▶ What you need to do: Copy every line in the listing that contains "orange".

▶ Records for processing:
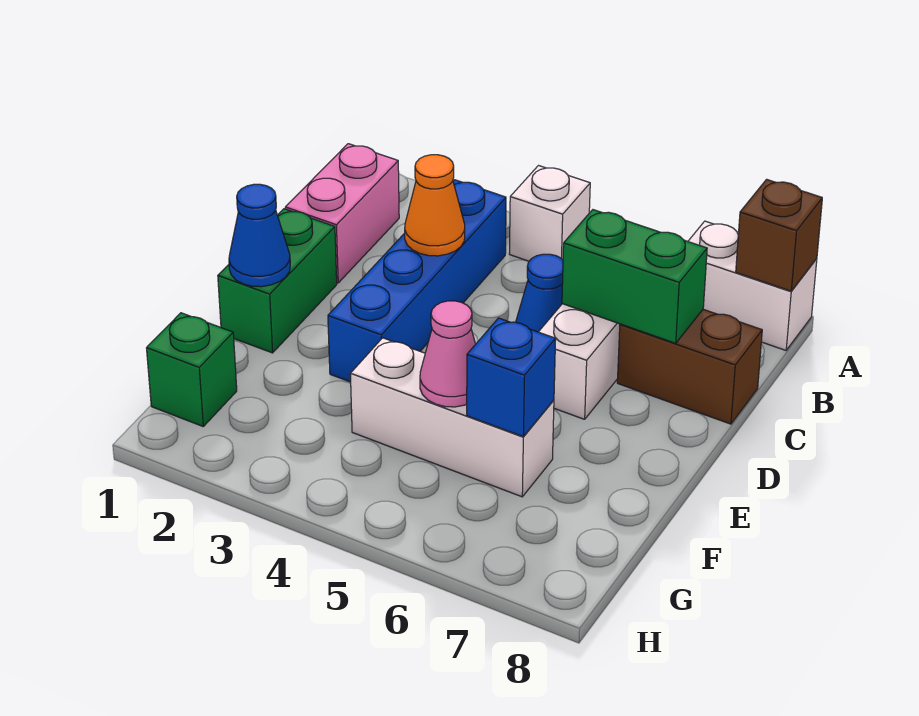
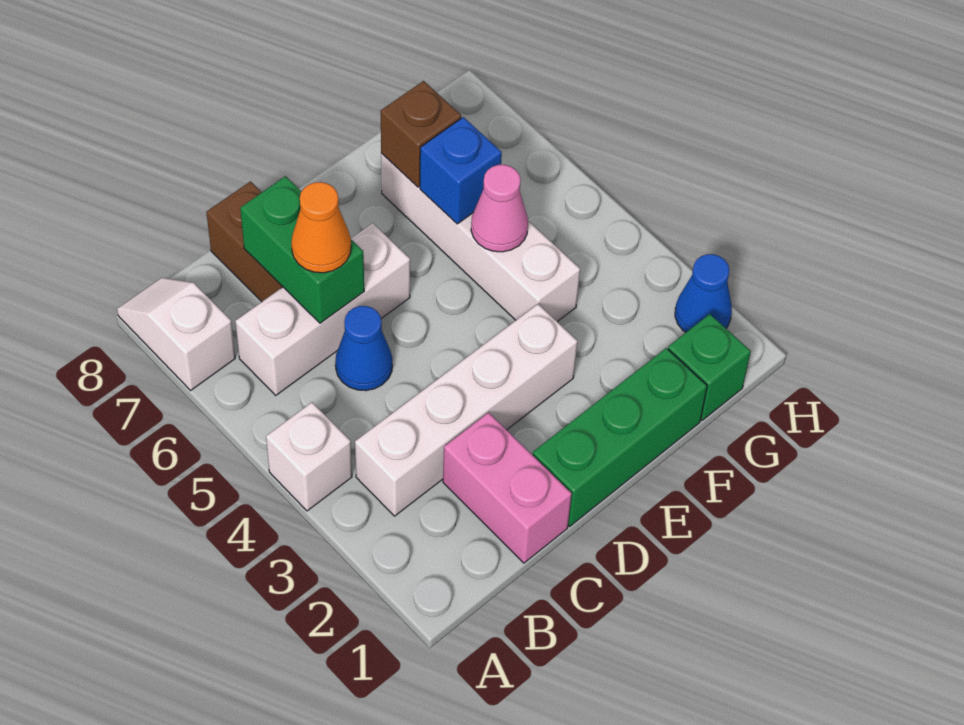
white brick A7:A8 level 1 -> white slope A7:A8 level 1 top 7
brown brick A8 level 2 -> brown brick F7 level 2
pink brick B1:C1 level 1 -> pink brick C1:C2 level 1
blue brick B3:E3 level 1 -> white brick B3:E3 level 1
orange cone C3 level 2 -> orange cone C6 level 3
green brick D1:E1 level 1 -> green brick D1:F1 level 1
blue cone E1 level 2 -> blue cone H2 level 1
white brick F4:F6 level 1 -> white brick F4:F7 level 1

* * *

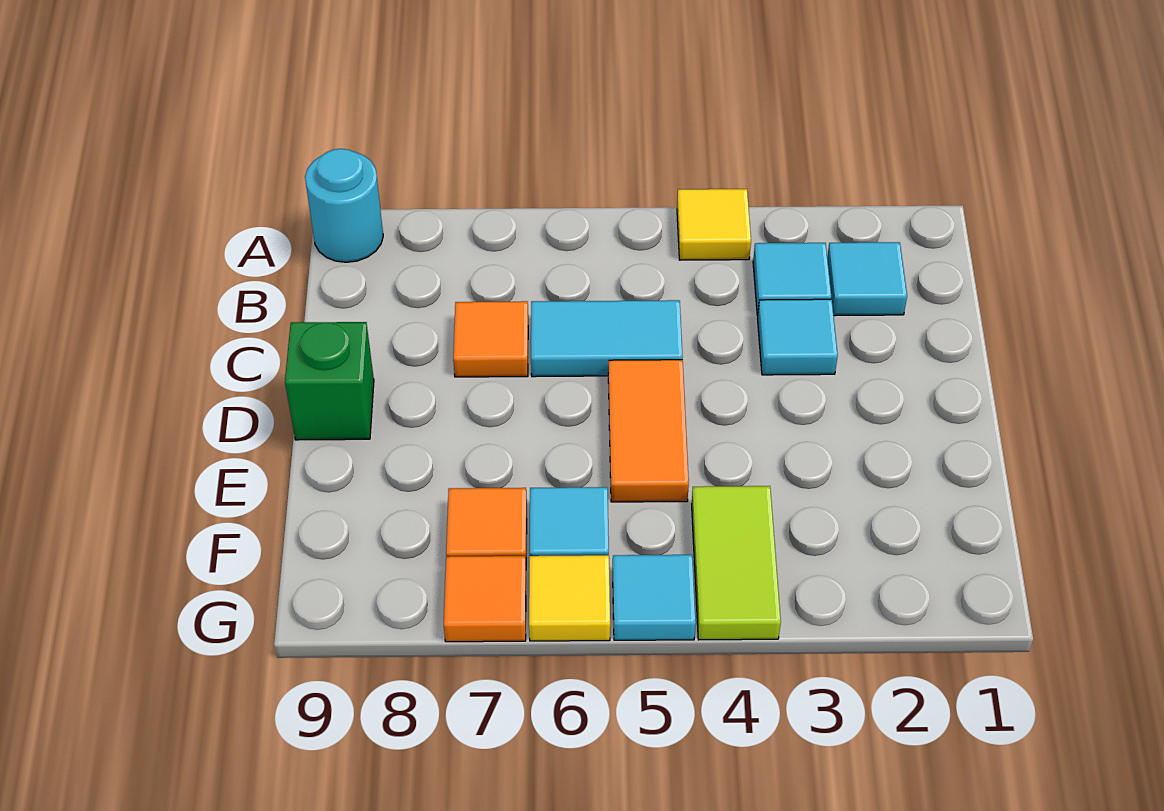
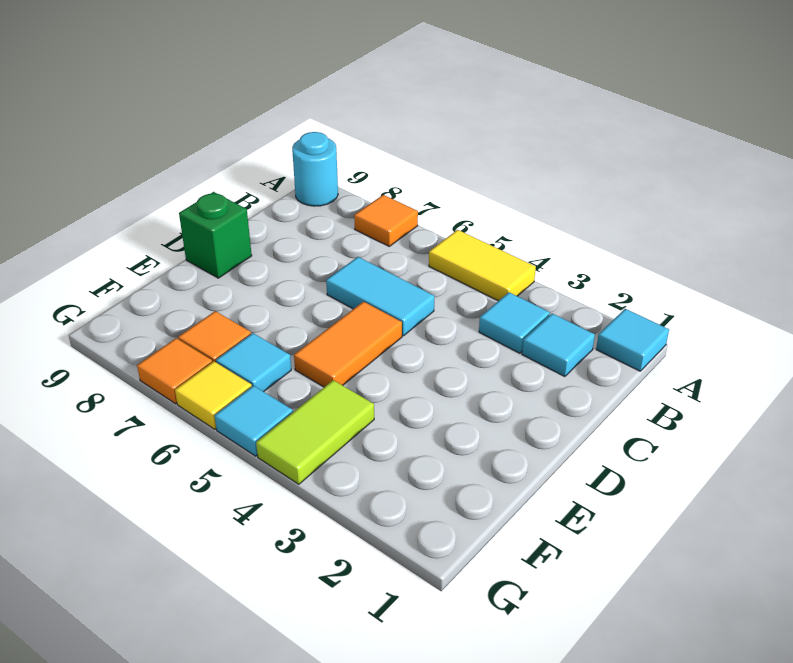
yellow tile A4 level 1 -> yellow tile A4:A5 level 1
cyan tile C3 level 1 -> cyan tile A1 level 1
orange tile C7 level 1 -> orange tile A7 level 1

...

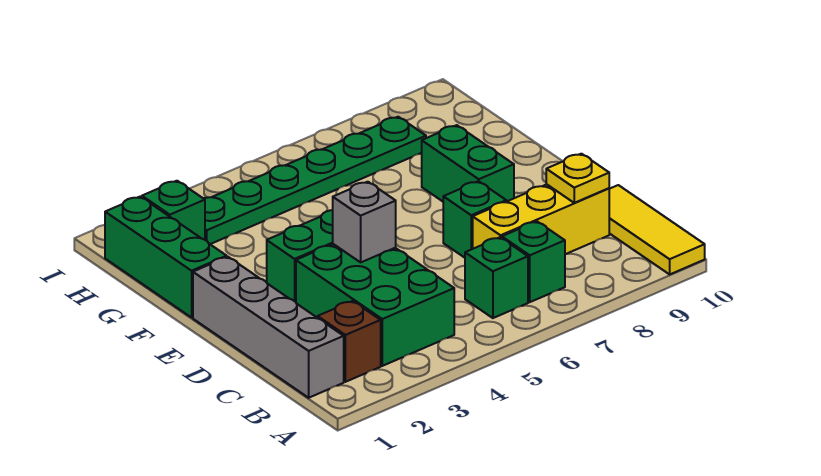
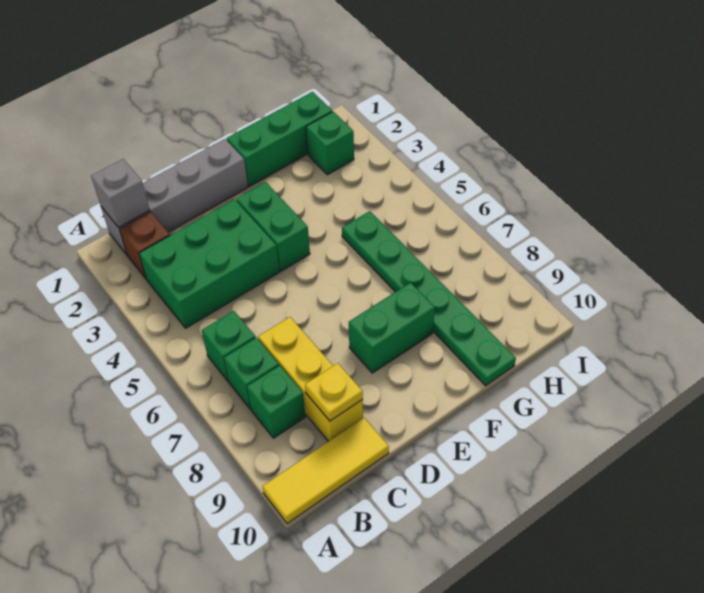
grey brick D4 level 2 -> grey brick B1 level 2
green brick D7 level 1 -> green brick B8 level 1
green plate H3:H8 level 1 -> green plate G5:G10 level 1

▶ Task output:
orange cone C3 level 2 -> orange cone C6 level 3
orange tile C7 level 1 -> orange tile A7 level 1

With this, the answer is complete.